> [TASK DIRECTIONS]: Count how many lines in the records contain the string "point", treating case as significant, and give only that number.

> [EXERCISE MATERIALS]:
============================================================
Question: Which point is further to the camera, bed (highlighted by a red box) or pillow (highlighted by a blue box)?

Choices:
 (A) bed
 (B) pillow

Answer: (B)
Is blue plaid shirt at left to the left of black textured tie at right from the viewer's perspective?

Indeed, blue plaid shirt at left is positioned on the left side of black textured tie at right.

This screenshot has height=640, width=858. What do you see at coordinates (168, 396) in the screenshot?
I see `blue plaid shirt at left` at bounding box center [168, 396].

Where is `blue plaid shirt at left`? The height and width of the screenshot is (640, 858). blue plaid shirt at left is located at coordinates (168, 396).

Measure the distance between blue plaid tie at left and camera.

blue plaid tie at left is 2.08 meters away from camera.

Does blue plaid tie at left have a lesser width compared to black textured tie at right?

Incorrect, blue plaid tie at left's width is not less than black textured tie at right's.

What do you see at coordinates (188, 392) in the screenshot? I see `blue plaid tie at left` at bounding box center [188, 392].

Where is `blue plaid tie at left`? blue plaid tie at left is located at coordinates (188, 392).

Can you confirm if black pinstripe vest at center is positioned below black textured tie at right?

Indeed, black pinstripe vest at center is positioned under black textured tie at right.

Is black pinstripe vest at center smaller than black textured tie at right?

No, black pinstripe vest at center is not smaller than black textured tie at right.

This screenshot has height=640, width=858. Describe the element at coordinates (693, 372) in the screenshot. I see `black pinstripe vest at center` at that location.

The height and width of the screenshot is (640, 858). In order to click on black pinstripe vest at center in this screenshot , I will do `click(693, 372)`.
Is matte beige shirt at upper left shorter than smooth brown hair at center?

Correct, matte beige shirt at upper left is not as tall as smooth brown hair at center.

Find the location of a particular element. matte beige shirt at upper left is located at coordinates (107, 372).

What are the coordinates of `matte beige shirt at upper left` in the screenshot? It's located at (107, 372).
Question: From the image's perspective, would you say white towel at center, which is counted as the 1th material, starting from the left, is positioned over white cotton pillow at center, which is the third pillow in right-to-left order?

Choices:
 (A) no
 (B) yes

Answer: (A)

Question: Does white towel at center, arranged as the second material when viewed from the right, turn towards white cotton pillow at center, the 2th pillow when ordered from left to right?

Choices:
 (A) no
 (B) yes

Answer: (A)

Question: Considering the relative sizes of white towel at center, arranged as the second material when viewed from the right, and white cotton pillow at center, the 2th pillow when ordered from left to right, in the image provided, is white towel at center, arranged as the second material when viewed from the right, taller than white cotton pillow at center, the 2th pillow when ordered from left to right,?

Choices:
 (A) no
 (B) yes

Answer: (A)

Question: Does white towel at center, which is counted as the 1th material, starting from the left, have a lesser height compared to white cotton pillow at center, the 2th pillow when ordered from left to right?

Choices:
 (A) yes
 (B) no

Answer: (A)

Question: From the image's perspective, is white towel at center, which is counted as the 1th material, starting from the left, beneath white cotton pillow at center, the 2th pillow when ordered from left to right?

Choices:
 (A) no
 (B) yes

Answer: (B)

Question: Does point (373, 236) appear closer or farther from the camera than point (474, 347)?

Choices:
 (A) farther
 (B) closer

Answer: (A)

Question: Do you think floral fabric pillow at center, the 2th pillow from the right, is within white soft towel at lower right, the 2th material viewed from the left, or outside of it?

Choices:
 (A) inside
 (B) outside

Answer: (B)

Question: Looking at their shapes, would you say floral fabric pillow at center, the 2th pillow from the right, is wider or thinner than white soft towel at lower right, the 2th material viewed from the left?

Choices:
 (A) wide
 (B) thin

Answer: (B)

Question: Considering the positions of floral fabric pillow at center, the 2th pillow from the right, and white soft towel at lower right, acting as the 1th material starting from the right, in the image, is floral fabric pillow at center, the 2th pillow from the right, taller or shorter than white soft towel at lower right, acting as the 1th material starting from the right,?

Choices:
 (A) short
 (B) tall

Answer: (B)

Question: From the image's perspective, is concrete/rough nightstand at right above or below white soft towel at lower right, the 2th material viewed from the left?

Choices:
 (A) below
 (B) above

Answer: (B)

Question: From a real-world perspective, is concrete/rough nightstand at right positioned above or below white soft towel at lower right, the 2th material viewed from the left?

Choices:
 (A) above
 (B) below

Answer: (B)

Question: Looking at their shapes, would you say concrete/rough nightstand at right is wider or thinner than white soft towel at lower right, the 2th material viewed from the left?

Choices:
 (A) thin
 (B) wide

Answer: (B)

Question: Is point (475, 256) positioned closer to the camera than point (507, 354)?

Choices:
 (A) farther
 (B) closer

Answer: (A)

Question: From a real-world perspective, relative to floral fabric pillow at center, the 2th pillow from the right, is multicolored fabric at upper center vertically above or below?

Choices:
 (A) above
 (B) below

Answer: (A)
============================================================
> [EXERCISE ANSWER]: 3